### PROBLEM TO WORK ON
The entries below hold a line with "purple cone C3 level 1 -> none" and a line with "none -> orange cone H1 level 2". Return those lines and all that lie between them, exactly and only.

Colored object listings
..............................

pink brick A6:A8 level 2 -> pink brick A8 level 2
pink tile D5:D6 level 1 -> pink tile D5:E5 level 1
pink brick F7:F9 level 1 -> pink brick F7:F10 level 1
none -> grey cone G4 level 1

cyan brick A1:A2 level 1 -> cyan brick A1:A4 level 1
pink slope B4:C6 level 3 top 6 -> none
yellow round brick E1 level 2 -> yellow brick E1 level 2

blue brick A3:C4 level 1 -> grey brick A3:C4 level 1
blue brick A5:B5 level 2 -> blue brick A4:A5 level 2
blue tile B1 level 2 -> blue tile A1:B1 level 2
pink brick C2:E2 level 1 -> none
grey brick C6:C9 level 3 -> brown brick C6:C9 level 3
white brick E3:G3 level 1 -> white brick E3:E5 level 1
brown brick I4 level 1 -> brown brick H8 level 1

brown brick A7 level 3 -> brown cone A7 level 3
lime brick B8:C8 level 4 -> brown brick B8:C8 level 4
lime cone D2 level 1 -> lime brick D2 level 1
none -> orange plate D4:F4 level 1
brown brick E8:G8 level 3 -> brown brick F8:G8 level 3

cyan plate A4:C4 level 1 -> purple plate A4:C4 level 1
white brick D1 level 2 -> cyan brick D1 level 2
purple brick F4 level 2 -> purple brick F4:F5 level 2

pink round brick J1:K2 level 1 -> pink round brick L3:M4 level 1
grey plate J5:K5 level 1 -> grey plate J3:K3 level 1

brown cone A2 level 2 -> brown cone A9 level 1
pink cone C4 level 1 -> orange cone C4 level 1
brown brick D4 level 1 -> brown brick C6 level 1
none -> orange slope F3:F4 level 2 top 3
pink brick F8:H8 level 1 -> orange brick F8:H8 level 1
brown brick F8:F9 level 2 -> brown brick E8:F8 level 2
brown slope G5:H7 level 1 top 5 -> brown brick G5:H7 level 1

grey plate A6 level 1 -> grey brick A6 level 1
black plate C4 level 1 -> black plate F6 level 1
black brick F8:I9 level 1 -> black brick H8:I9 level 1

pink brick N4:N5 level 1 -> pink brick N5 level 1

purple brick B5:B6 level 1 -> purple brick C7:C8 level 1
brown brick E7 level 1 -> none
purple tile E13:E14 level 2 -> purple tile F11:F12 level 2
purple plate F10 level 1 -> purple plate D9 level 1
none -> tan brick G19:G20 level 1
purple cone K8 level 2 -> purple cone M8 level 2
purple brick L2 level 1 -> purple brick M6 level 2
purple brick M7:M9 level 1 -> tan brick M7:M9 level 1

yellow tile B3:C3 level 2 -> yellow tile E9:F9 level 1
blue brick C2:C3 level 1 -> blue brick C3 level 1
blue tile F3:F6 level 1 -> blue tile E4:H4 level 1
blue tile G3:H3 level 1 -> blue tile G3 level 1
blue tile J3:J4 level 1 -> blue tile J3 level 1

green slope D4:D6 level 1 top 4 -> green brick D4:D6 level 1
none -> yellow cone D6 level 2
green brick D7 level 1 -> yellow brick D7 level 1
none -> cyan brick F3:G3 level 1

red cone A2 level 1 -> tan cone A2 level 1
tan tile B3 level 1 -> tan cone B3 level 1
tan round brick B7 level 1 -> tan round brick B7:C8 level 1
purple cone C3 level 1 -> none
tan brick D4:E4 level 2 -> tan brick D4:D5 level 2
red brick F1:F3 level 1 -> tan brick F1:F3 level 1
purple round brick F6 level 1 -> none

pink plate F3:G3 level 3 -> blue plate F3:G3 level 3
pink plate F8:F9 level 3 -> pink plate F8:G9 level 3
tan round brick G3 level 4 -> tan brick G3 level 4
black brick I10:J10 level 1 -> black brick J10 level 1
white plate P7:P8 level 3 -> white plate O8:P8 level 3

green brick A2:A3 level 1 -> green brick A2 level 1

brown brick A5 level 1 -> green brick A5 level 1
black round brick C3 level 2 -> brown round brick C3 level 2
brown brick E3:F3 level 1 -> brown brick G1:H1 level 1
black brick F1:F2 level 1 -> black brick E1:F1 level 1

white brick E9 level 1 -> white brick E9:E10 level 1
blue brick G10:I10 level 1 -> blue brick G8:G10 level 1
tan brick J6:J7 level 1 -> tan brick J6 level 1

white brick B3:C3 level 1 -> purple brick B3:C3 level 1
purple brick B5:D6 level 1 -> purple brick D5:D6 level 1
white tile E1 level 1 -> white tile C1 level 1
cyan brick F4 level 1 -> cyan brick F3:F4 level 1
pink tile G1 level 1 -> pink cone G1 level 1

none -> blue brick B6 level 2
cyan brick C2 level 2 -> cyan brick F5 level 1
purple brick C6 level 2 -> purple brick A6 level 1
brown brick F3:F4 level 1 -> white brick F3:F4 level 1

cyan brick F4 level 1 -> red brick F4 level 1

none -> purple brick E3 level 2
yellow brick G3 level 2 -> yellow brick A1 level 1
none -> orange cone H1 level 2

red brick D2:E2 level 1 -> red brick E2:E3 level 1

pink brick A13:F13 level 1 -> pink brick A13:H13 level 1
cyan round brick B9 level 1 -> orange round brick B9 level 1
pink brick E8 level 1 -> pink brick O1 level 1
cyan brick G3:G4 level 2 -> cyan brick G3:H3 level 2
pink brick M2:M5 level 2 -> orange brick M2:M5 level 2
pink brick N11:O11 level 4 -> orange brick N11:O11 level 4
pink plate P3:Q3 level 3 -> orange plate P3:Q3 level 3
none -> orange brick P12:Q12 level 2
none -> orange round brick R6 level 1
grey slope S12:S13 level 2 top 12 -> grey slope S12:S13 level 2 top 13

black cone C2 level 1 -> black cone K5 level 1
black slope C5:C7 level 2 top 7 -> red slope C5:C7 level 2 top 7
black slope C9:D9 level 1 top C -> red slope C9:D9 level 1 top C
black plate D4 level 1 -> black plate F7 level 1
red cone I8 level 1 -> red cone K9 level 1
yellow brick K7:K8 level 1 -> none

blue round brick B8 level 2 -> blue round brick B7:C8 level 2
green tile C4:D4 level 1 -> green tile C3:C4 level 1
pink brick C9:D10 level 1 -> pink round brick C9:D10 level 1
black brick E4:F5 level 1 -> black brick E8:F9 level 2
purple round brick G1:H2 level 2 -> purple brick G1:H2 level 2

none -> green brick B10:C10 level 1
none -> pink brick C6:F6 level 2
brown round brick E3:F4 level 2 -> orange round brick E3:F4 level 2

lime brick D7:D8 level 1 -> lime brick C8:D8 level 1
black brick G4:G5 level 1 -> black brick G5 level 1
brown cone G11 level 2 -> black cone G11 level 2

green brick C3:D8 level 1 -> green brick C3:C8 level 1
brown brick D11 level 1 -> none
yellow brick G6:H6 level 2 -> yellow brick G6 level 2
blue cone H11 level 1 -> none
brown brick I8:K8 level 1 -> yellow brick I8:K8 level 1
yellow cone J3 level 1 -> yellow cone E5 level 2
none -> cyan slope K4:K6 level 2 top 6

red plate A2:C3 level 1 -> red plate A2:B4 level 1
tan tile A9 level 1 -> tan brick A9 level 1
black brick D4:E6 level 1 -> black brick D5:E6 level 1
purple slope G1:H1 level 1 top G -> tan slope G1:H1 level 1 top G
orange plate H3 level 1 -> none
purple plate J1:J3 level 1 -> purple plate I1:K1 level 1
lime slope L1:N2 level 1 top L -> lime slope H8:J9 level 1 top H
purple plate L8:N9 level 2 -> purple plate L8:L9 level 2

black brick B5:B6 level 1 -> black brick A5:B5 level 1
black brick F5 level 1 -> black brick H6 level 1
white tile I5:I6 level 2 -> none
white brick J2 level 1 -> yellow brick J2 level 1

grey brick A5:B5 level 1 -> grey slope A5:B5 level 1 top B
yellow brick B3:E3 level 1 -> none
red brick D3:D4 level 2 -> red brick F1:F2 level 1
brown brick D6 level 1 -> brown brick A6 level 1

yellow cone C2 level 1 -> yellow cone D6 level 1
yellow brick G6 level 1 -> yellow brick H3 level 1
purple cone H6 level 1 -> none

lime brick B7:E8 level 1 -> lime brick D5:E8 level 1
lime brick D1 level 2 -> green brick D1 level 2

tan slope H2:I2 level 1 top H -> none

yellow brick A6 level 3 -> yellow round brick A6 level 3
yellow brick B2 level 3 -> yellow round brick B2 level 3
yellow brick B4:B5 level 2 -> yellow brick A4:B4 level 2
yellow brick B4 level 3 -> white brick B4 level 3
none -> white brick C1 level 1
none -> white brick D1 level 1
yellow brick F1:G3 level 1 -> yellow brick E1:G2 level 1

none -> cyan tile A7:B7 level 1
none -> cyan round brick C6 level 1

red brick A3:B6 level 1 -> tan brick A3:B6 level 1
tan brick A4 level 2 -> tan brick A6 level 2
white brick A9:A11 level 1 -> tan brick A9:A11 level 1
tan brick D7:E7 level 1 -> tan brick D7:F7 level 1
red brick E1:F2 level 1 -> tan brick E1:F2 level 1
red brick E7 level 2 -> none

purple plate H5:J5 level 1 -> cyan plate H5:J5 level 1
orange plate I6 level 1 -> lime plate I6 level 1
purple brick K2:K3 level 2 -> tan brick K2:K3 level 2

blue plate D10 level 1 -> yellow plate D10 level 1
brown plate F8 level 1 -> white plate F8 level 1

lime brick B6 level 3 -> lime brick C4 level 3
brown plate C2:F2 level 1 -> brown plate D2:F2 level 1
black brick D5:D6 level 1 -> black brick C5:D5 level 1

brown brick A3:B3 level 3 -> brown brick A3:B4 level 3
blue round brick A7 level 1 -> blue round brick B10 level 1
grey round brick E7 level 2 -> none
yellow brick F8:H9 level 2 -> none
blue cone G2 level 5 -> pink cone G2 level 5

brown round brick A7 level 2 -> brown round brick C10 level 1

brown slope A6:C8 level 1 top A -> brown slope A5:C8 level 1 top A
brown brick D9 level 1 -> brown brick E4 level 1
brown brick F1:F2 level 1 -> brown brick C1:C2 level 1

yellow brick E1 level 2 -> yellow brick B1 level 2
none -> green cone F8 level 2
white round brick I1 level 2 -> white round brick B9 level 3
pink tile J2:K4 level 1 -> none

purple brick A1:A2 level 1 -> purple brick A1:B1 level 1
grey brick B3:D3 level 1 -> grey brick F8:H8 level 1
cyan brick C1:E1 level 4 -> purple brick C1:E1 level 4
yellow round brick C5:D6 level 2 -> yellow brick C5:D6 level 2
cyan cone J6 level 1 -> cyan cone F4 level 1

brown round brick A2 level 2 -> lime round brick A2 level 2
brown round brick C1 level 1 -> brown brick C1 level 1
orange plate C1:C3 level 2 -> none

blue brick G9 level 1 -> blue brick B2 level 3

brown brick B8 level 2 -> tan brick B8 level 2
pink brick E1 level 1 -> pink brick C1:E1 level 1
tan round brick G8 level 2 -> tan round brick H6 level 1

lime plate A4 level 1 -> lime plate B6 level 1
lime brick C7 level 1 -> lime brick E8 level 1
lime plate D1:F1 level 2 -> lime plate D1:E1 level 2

..............................

### RESULT
purple cone C3 level 1 -> none
tan brick D4:E4 level 2 -> tan brick D4:D5 level 2
red brick F1:F3 level 1 -> tan brick F1:F3 level 1
purple round brick F6 level 1 -> none

pink plate F3:G3 level 3 -> blue plate F3:G3 level 3
pink plate F8:F9 level 3 -> pink plate F8:G9 level 3
tan round brick G3 level 4 -> tan brick G3 level 4
black brick I10:J10 level 1 -> black brick J10 level 1
white plate P7:P8 level 3 -> white plate O8:P8 level 3

green brick A2:A3 level 1 -> green brick A2 level 1

brown brick A5 level 1 -> green brick A5 level 1
black round brick C3 level 2 -> brown round brick C3 level 2
brown brick E3:F3 level 1 -> brown brick G1:H1 level 1
black brick F1:F2 level 1 -> black brick E1:F1 level 1

white brick E9 level 1 -> white brick E9:E10 level 1
blue brick G10:I10 level 1 -> blue brick G8:G10 level 1
tan brick J6:J7 level 1 -> tan brick J6 level 1

white brick B3:C3 level 1 -> purple brick B3:C3 level 1
purple brick B5:D6 level 1 -> purple brick D5:D6 level 1
white tile E1 level 1 -> white tile C1 level 1
cyan brick F4 level 1 -> cyan brick F3:F4 level 1
pink tile G1 level 1 -> pink cone G1 level 1

none -> blue brick B6 level 2
cyan brick C2 level 2 -> cyan brick F5 level 1
purple brick C6 level 2 -> purple brick A6 level 1
brown brick F3:F4 level 1 -> white brick F3:F4 level 1

cyan brick F4 level 1 -> red brick F4 level 1

none -> purple brick E3 level 2
yellow brick G3 level 2 -> yellow brick A1 level 1
none -> orange cone H1 level 2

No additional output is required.